* _Dataset excerpt_

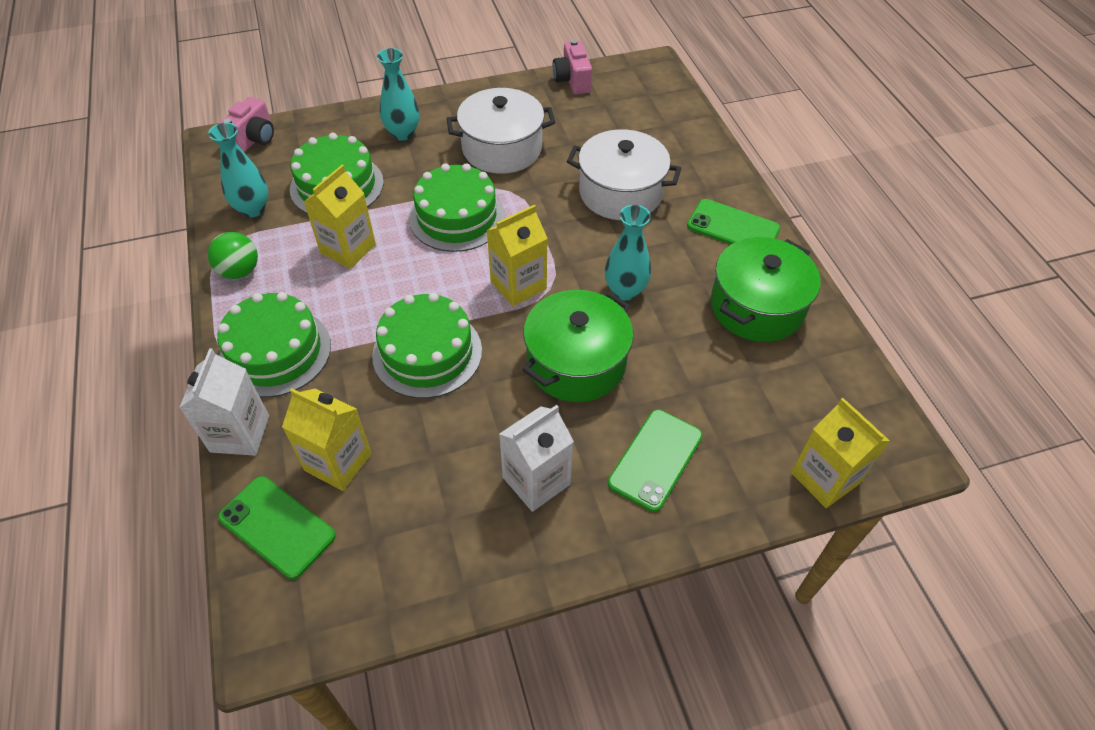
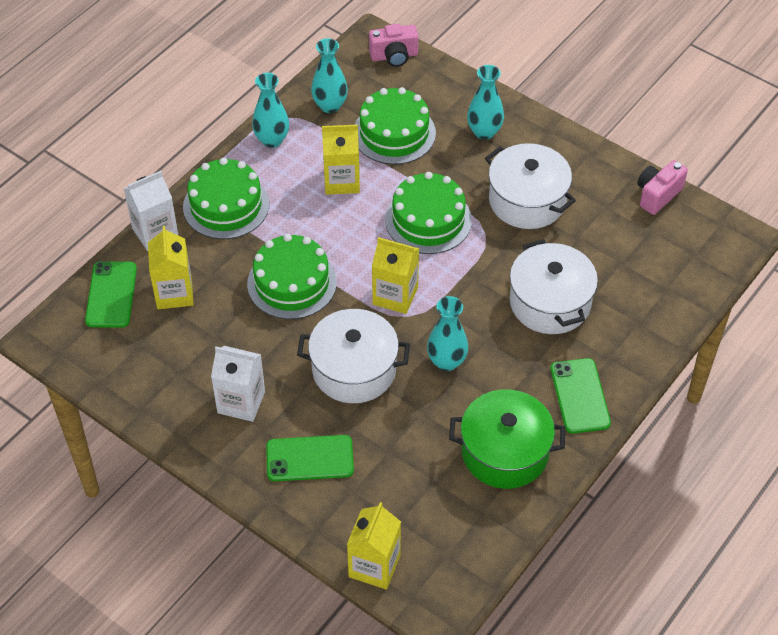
camera: 55 degrees right, 0 degrees up
green ball [208,232,258,279] -> turquoise vase [252,73,289,148]
green pot [523,290,633,402] -> white pot [297,309,410,403]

* _What to work on_
Set each line down exactly, starting with the one that contains "green ball [208,232,258,279]" and ending with the last line of the listing; add nothing else.

* _Your solution_
green ball [208,232,258,279] -> turquoise vase [252,73,289,148]
green pot [523,290,633,402] -> white pot [297,309,410,403]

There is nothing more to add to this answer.